### DATA TO USE ###
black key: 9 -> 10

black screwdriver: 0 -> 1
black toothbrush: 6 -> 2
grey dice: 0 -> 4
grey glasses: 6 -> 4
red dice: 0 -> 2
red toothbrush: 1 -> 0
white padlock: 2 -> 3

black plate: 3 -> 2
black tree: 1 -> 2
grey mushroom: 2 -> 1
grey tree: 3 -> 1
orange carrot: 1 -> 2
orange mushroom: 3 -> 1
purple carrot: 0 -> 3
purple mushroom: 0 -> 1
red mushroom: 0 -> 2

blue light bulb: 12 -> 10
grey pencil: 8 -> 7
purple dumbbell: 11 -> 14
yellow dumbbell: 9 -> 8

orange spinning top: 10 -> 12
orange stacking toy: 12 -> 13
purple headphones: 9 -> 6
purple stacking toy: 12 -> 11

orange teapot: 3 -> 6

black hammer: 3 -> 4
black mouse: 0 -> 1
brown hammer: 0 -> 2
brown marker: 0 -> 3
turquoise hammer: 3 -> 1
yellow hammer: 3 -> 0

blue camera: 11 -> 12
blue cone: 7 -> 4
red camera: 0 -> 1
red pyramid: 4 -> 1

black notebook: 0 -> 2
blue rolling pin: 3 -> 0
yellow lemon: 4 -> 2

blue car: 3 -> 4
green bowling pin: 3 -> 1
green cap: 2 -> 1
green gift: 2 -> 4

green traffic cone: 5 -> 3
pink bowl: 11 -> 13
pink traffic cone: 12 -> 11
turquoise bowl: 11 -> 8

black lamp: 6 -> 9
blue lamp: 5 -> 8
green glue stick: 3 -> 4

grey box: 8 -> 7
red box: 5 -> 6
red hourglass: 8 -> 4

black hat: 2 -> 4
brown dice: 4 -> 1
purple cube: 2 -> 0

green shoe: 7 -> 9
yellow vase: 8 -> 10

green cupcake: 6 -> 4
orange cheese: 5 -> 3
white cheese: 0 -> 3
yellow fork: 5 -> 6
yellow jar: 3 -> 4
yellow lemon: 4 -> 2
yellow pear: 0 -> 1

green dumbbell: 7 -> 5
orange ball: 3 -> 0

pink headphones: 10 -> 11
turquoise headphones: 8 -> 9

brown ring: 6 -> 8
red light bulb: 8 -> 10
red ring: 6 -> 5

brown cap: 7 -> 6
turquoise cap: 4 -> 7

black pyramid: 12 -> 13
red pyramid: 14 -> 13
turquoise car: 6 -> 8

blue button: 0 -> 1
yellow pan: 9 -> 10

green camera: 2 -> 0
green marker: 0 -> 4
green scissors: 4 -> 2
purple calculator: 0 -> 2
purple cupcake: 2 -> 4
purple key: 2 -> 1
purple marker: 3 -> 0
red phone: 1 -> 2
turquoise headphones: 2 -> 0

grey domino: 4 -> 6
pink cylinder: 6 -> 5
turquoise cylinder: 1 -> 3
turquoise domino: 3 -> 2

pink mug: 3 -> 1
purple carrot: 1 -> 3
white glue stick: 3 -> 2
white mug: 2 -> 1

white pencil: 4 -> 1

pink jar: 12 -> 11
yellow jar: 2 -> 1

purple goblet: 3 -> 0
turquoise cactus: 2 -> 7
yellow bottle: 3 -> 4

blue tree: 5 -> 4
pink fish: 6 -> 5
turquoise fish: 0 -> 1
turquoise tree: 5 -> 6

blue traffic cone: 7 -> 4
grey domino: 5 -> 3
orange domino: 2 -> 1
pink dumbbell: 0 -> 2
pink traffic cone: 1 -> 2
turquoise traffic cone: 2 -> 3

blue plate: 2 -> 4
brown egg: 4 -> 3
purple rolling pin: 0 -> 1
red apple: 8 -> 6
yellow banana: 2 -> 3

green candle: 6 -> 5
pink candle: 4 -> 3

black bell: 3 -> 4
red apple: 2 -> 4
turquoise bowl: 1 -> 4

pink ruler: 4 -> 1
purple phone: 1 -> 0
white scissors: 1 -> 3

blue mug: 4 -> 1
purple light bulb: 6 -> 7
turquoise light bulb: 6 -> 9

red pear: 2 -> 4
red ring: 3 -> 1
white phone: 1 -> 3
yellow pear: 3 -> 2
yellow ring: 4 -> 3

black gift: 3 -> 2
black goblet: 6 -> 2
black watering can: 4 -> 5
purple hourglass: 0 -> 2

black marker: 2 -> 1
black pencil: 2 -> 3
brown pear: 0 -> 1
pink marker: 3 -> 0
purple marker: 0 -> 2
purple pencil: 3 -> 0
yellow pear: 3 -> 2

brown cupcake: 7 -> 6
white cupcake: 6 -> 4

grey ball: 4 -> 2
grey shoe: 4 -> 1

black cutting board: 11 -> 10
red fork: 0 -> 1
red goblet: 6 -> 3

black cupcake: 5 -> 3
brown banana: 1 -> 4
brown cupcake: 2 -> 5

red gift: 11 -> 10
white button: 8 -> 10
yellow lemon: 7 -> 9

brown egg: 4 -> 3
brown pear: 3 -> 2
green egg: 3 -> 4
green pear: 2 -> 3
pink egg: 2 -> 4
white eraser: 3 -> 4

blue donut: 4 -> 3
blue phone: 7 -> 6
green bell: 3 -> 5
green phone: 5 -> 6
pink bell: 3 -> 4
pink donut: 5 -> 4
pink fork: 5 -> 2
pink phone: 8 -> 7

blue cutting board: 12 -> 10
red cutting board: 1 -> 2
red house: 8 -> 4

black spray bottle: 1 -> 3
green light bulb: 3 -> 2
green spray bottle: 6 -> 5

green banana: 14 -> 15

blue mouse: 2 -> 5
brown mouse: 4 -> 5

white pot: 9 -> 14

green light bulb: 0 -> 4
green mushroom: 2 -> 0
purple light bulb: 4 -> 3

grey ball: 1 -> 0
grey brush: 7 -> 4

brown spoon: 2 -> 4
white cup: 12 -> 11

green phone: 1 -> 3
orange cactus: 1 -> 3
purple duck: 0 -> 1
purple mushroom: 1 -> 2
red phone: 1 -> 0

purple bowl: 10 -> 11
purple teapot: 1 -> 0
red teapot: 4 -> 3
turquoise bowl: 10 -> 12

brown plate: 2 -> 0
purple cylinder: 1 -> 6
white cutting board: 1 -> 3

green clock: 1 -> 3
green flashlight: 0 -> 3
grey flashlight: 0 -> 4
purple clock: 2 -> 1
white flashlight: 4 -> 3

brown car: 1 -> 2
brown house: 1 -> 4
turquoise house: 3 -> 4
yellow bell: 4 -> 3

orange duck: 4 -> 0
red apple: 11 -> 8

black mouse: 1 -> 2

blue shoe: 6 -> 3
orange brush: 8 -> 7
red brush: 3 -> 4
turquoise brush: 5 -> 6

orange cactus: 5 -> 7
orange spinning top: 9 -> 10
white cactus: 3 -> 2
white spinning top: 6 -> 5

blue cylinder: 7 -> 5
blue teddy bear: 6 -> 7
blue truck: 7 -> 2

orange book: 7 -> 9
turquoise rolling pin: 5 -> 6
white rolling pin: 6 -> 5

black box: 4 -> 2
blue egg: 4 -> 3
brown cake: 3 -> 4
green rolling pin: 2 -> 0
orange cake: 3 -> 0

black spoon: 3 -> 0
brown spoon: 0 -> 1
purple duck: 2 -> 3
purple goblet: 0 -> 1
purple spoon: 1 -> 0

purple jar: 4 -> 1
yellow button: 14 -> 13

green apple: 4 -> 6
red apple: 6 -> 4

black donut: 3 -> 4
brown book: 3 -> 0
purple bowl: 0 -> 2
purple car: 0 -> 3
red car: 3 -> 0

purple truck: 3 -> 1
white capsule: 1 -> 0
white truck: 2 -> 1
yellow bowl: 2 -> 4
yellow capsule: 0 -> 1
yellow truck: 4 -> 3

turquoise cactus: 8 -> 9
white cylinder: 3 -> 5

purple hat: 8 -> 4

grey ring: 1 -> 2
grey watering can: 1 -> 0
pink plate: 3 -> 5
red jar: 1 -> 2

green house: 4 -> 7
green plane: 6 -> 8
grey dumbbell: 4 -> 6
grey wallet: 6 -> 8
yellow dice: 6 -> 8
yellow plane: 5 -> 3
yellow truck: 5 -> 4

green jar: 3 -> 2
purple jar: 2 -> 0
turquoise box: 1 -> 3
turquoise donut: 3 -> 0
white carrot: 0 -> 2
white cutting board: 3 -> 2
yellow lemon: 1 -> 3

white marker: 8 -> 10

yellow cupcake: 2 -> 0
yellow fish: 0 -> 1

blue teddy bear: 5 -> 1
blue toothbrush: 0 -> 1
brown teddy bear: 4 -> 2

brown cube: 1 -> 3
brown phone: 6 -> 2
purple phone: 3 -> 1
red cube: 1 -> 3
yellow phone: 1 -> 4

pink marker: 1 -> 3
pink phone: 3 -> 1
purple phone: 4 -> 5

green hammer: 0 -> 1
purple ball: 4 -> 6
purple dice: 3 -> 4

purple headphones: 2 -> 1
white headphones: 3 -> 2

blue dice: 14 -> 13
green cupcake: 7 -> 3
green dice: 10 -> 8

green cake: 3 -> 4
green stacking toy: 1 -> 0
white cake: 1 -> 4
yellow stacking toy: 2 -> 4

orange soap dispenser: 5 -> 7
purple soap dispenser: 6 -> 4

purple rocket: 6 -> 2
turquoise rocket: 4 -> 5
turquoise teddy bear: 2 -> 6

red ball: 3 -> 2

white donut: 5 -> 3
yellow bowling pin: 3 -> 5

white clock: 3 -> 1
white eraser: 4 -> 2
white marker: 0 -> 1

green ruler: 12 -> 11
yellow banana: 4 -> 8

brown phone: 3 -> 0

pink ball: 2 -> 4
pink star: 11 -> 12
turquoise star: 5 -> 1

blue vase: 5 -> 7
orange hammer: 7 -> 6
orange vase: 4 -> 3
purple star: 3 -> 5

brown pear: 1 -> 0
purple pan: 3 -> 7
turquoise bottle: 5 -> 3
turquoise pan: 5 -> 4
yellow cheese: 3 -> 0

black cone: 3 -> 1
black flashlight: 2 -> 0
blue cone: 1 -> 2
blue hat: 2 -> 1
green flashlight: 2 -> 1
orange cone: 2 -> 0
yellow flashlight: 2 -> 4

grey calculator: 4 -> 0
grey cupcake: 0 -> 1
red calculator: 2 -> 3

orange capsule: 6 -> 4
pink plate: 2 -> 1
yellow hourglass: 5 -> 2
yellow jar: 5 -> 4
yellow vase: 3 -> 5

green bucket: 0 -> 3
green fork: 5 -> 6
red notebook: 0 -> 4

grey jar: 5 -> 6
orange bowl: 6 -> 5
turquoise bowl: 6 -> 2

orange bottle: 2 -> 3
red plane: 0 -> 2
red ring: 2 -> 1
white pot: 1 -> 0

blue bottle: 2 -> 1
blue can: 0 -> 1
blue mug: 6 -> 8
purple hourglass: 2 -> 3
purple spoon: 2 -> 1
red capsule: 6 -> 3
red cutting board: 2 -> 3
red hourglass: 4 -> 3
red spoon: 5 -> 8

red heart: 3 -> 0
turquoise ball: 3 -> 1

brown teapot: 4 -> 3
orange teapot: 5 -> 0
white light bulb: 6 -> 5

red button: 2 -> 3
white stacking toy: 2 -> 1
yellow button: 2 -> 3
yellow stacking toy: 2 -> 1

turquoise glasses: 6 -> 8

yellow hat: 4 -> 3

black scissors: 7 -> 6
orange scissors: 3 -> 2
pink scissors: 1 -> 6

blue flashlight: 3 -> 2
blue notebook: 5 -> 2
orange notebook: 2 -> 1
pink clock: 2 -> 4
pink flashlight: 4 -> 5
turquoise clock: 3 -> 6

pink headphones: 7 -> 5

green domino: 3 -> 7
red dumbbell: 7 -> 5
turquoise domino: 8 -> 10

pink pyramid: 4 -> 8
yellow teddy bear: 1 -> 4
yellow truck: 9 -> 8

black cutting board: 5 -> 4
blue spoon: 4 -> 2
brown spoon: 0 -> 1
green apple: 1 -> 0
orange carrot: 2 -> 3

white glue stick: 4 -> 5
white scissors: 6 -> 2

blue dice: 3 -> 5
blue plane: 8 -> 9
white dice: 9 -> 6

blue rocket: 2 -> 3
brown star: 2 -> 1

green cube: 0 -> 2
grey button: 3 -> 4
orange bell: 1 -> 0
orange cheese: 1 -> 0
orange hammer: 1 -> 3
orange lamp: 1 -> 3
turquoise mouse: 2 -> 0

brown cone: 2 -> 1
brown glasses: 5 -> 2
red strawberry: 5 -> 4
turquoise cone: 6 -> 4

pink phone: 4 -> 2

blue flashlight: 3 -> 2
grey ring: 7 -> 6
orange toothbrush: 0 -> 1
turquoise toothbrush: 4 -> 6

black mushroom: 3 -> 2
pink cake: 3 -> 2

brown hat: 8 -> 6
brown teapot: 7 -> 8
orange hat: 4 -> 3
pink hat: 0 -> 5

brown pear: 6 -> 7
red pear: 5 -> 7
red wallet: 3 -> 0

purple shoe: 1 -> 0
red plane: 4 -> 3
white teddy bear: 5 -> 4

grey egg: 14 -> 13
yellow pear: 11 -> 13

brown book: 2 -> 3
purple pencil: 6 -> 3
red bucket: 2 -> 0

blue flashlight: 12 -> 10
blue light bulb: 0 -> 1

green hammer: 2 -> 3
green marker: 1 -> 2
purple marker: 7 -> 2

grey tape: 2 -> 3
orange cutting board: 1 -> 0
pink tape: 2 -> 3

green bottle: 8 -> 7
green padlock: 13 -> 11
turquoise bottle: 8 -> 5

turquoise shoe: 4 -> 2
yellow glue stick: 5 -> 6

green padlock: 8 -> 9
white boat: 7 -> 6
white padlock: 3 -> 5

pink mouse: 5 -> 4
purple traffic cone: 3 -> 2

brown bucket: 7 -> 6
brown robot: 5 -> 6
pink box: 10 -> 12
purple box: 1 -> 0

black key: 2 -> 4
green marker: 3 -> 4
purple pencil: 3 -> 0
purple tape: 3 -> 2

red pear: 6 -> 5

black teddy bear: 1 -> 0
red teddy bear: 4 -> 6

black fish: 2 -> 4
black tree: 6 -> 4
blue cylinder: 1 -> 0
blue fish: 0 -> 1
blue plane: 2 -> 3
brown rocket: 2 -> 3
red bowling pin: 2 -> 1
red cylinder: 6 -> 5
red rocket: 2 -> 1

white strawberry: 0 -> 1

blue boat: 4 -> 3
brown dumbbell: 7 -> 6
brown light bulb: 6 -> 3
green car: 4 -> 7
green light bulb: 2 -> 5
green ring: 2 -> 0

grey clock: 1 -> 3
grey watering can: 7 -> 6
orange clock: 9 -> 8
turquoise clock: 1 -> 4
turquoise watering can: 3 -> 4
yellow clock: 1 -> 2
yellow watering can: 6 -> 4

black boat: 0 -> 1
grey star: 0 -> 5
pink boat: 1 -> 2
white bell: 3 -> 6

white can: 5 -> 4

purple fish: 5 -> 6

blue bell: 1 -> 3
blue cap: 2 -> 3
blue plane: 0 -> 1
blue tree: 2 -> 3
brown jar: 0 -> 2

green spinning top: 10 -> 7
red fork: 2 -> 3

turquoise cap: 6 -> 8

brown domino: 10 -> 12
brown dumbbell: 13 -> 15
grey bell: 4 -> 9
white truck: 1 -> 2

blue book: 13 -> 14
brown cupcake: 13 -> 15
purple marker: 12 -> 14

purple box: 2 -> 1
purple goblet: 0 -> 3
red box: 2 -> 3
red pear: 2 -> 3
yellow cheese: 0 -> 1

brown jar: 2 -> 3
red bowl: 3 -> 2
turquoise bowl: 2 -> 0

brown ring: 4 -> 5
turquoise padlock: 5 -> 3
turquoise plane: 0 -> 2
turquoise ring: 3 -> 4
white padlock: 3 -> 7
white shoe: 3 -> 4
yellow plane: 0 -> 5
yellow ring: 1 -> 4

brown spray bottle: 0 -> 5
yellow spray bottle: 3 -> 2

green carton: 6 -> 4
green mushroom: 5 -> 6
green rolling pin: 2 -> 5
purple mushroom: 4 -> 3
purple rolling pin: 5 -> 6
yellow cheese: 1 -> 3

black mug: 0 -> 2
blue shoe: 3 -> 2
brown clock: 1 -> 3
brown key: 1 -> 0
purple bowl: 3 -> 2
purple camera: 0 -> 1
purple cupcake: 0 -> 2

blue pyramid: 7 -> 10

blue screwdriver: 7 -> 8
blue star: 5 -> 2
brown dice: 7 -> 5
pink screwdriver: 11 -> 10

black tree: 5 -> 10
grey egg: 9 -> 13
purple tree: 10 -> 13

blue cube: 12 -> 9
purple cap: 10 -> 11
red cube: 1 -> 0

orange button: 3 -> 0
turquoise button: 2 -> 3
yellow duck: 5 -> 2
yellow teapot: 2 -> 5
###
Could you reproduce exactly the lines of the entries above, from the one with "green hammer: 0 -> 1" through the one with "green ruler: 12 -> 11", and nothing else?

OUTPUT FOR THIS EXERCISE:
green hammer: 0 -> 1
purple ball: 4 -> 6
purple dice: 3 -> 4

purple headphones: 2 -> 1
white headphones: 3 -> 2

blue dice: 14 -> 13
green cupcake: 7 -> 3
green dice: 10 -> 8

green cake: 3 -> 4
green stacking toy: 1 -> 0
white cake: 1 -> 4
yellow stacking toy: 2 -> 4

orange soap dispenser: 5 -> 7
purple soap dispenser: 6 -> 4

purple rocket: 6 -> 2
turquoise rocket: 4 -> 5
turquoise teddy bear: 2 -> 6

red ball: 3 -> 2

white donut: 5 -> 3
yellow bowling pin: 3 -> 5

white clock: 3 -> 1
white eraser: 4 -> 2
white marker: 0 -> 1

green ruler: 12 -> 11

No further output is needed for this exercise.